■ DESCRIPTION OF THE TASK ■
Would you return each record that follows word for word, without its pictures?

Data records
+ + + +

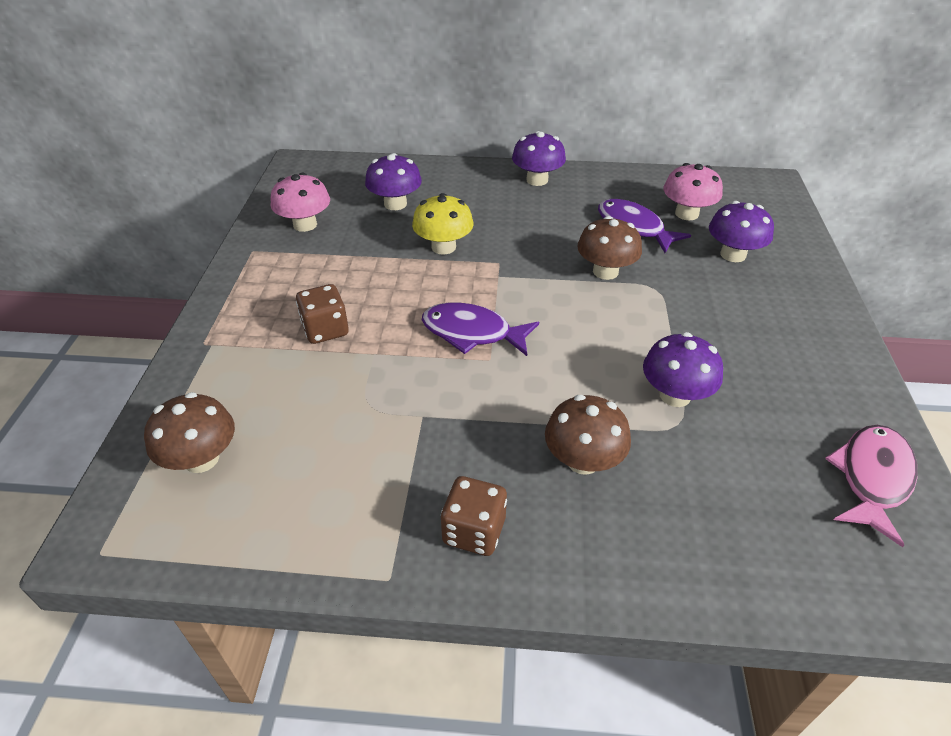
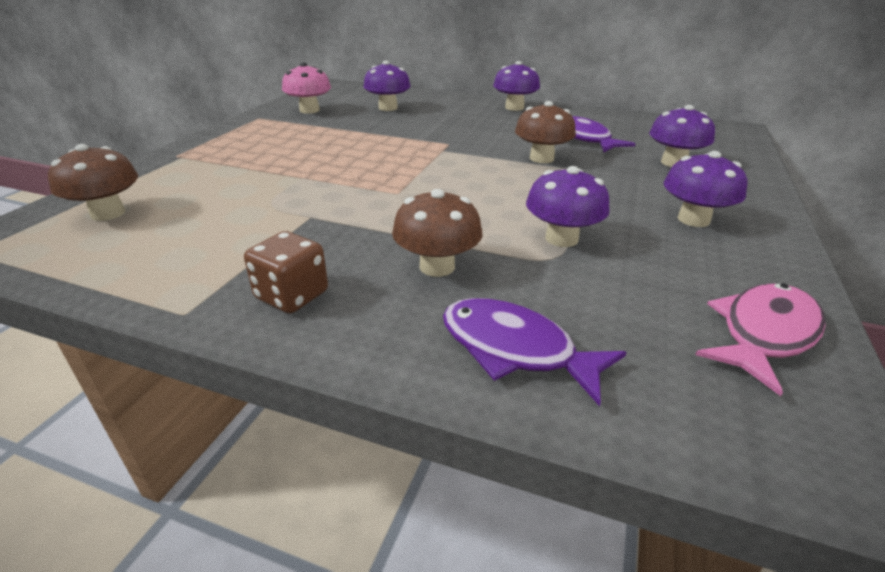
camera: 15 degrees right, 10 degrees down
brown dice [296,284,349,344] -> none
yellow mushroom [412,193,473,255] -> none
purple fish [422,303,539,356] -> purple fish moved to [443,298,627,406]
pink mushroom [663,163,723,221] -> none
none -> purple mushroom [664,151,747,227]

+ + + +

■ SOLVED PROBLEM ■
camera: 15 degrees right, 10 degrees down
brown dice [296,284,349,344] -> none
yellow mushroom [412,193,473,255] -> none
purple fish [422,303,539,356] -> purple fish moved to [443,298,627,406]
pink mushroom [663,163,723,221] -> none
none -> purple mushroom [664,151,747,227]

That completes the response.